Nothing in the data is to be left out; copy it exactly.

======== DATASET

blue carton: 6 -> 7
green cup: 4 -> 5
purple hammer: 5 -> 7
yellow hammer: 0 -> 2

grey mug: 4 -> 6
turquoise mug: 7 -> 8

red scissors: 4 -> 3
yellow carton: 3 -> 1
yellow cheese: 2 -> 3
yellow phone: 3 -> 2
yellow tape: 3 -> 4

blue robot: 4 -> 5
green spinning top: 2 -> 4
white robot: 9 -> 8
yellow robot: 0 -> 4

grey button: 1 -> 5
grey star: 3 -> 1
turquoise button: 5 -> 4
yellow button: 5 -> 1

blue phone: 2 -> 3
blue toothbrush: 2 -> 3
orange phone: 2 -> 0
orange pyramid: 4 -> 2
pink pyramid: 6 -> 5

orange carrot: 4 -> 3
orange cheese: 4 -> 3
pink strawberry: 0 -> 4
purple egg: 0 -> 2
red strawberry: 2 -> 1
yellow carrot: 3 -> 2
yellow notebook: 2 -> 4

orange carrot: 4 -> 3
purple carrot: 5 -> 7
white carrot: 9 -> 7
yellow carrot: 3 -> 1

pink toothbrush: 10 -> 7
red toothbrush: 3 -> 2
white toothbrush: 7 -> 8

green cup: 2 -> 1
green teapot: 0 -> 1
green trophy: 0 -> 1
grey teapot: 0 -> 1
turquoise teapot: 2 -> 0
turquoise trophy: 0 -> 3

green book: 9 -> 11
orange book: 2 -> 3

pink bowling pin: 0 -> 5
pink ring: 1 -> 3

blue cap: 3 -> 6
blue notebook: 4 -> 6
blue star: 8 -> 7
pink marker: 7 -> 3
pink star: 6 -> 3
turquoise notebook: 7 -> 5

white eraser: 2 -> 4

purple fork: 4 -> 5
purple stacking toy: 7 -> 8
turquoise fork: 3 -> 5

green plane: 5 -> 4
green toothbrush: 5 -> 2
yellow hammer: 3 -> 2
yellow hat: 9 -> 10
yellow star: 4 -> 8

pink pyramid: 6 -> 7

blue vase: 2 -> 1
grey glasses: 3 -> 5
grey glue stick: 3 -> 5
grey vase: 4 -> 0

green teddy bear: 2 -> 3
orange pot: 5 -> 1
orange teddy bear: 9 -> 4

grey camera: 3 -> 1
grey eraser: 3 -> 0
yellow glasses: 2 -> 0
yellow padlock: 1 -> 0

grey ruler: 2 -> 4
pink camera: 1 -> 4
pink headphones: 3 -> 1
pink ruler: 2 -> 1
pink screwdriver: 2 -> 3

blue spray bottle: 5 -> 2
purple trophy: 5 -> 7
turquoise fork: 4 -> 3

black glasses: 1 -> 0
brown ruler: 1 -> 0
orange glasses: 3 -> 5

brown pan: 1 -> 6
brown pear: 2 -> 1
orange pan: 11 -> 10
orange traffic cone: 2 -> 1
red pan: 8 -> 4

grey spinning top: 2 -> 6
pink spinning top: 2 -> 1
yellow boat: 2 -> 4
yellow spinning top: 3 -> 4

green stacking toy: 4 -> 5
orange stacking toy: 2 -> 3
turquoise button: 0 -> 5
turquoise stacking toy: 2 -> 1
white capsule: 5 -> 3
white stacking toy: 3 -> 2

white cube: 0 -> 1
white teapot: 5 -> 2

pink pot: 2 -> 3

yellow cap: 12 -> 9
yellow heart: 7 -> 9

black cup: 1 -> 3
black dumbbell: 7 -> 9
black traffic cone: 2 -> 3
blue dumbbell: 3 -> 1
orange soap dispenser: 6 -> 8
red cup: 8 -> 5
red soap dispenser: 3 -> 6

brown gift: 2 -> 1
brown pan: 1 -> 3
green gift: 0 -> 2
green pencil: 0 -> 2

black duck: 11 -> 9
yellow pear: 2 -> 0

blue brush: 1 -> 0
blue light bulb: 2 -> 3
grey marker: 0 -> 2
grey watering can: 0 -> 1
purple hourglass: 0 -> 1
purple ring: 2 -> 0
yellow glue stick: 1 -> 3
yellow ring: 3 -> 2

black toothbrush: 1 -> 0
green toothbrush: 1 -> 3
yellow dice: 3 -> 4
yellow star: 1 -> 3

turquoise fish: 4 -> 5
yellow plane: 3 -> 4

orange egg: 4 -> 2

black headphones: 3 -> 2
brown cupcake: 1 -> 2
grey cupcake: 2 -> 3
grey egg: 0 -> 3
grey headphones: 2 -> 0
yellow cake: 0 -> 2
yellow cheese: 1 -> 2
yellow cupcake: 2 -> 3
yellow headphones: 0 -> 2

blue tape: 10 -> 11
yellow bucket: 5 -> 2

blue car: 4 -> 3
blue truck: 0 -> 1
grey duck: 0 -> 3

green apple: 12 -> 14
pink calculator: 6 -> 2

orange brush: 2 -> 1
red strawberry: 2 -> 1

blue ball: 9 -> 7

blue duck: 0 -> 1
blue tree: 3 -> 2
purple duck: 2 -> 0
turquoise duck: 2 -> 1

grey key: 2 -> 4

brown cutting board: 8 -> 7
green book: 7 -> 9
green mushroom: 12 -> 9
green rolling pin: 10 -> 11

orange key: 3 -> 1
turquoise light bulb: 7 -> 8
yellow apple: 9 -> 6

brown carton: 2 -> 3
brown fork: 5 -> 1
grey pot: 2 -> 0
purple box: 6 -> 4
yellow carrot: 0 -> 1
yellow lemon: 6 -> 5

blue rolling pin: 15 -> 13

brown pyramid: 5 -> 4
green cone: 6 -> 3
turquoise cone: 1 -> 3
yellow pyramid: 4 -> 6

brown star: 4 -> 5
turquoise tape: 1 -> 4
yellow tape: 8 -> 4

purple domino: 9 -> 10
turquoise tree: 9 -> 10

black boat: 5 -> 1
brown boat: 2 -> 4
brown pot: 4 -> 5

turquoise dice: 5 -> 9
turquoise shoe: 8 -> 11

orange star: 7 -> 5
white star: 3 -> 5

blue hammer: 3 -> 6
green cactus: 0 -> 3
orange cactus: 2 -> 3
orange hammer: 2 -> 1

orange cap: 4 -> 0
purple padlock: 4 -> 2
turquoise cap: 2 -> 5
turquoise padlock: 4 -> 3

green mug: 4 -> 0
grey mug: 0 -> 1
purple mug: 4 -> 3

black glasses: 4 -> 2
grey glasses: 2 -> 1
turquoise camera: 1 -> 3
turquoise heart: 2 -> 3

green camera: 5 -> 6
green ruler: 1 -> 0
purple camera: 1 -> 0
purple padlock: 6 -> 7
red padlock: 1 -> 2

================

■ ANSWER SECTION ■
blue carton: 6 -> 7
green cup: 4 -> 5
purple hammer: 5 -> 7
yellow hammer: 0 -> 2

grey mug: 4 -> 6
turquoise mug: 7 -> 8

red scissors: 4 -> 3
yellow carton: 3 -> 1
yellow cheese: 2 -> 3
yellow phone: 3 -> 2
yellow tape: 3 -> 4

blue robot: 4 -> 5
green spinning top: 2 -> 4
white robot: 9 -> 8
yellow robot: 0 -> 4

grey button: 1 -> 5
grey star: 3 -> 1
turquoise button: 5 -> 4
yellow button: 5 -> 1

blue phone: 2 -> 3
blue toothbrush: 2 -> 3
orange phone: 2 -> 0
orange pyramid: 4 -> 2
pink pyramid: 6 -> 5

orange carrot: 4 -> 3
orange cheese: 4 -> 3
pink strawberry: 0 -> 4
purple egg: 0 -> 2
red strawberry: 2 -> 1
yellow carrot: 3 -> 2
yellow notebook: 2 -> 4

orange carrot: 4 -> 3
purple carrot: 5 -> 7
white carrot: 9 -> 7
yellow carrot: 3 -> 1

pink toothbrush: 10 -> 7
red toothbrush: 3 -> 2
white toothbrush: 7 -> 8

green cup: 2 -> 1
green teapot: 0 -> 1
green trophy: 0 -> 1
grey teapot: 0 -> 1
turquoise teapot: 2 -> 0
turquoise trophy: 0 -> 3

green book: 9 -> 11
orange book: 2 -> 3

pink bowling pin: 0 -> 5
pink ring: 1 -> 3

blue cap: 3 -> 6
blue notebook: 4 -> 6
blue star: 8 -> 7
pink marker: 7 -> 3
pink star: 6 -> 3
turquoise notebook: 7 -> 5

white eraser: 2 -> 4

purple fork: 4 -> 5
purple stacking toy: 7 -> 8
turquoise fork: 3 -> 5

green plane: 5 -> 4
green toothbrush: 5 -> 2
yellow hammer: 3 -> 2
yellow hat: 9 -> 10
yellow star: 4 -> 8

pink pyramid: 6 -> 7

blue vase: 2 -> 1
grey glasses: 3 -> 5
grey glue stick: 3 -> 5
grey vase: 4 -> 0

green teddy bear: 2 -> 3
orange pot: 5 -> 1
orange teddy bear: 9 -> 4

grey camera: 3 -> 1
grey eraser: 3 -> 0
yellow glasses: 2 -> 0
yellow padlock: 1 -> 0

grey ruler: 2 -> 4
pink camera: 1 -> 4
pink headphones: 3 -> 1
pink ruler: 2 -> 1
pink screwdriver: 2 -> 3

blue spray bottle: 5 -> 2
purple trophy: 5 -> 7
turquoise fork: 4 -> 3

black glasses: 1 -> 0
brown ruler: 1 -> 0
orange glasses: 3 -> 5

brown pan: 1 -> 6
brown pear: 2 -> 1
orange pan: 11 -> 10
orange traffic cone: 2 -> 1
red pan: 8 -> 4

grey spinning top: 2 -> 6
pink spinning top: 2 -> 1
yellow boat: 2 -> 4
yellow spinning top: 3 -> 4

green stacking toy: 4 -> 5
orange stacking toy: 2 -> 3
turquoise button: 0 -> 5
turquoise stacking toy: 2 -> 1
white capsule: 5 -> 3
white stacking toy: 3 -> 2

white cube: 0 -> 1
white teapot: 5 -> 2

pink pot: 2 -> 3

yellow cap: 12 -> 9
yellow heart: 7 -> 9

black cup: 1 -> 3
black dumbbell: 7 -> 9
black traffic cone: 2 -> 3
blue dumbbell: 3 -> 1
orange soap dispenser: 6 -> 8
red cup: 8 -> 5
red soap dispenser: 3 -> 6

brown gift: 2 -> 1
brown pan: 1 -> 3
green gift: 0 -> 2
green pencil: 0 -> 2

black duck: 11 -> 9
yellow pear: 2 -> 0

blue brush: 1 -> 0
blue light bulb: 2 -> 3
grey marker: 0 -> 2
grey watering can: 0 -> 1
purple hourglass: 0 -> 1
purple ring: 2 -> 0
yellow glue stick: 1 -> 3
yellow ring: 3 -> 2

black toothbrush: 1 -> 0
green toothbrush: 1 -> 3
yellow dice: 3 -> 4
yellow star: 1 -> 3

turquoise fish: 4 -> 5
yellow plane: 3 -> 4

orange egg: 4 -> 2

black headphones: 3 -> 2
brown cupcake: 1 -> 2
grey cupcake: 2 -> 3
grey egg: 0 -> 3
grey headphones: 2 -> 0
yellow cake: 0 -> 2
yellow cheese: 1 -> 2
yellow cupcake: 2 -> 3
yellow headphones: 0 -> 2

blue tape: 10 -> 11
yellow bucket: 5 -> 2

blue car: 4 -> 3
blue truck: 0 -> 1
grey duck: 0 -> 3

green apple: 12 -> 14
pink calculator: 6 -> 2

orange brush: 2 -> 1
red strawberry: 2 -> 1

blue ball: 9 -> 7

blue duck: 0 -> 1
blue tree: 3 -> 2
purple duck: 2 -> 0
turquoise duck: 2 -> 1

grey key: 2 -> 4

brown cutting board: 8 -> 7
green book: 7 -> 9
green mushroom: 12 -> 9
green rolling pin: 10 -> 11

orange key: 3 -> 1
turquoise light bulb: 7 -> 8
yellow apple: 9 -> 6

brown carton: 2 -> 3
brown fork: 5 -> 1
grey pot: 2 -> 0
purple box: 6 -> 4
yellow carrot: 0 -> 1
yellow lemon: 6 -> 5

blue rolling pin: 15 -> 13

brown pyramid: 5 -> 4
green cone: 6 -> 3
turquoise cone: 1 -> 3
yellow pyramid: 4 -> 6

brown star: 4 -> 5
turquoise tape: 1 -> 4
yellow tape: 8 -> 4

purple domino: 9 -> 10
turquoise tree: 9 -> 10

black boat: 5 -> 1
brown boat: 2 -> 4
brown pot: 4 -> 5

turquoise dice: 5 -> 9
turquoise shoe: 8 -> 11

orange star: 7 -> 5
white star: 3 -> 5

blue hammer: 3 -> 6
green cactus: 0 -> 3
orange cactus: 2 -> 3
orange hammer: 2 -> 1

orange cap: 4 -> 0
purple padlock: 4 -> 2
turquoise cap: 2 -> 5
turquoise padlock: 4 -> 3

green mug: 4 -> 0
grey mug: 0 -> 1
purple mug: 4 -> 3

black glasses: 4 -> 2
grey glasses: 2 -> 1
turquoise camera: 1 -> 3
turquoise heart: 2 -> 3

green camera: 5 -> 6
green ruler: 1 -> 0
purple camera: 1 -> 0
purple padlock: 6 -> 7
red padlock: 1 -> 2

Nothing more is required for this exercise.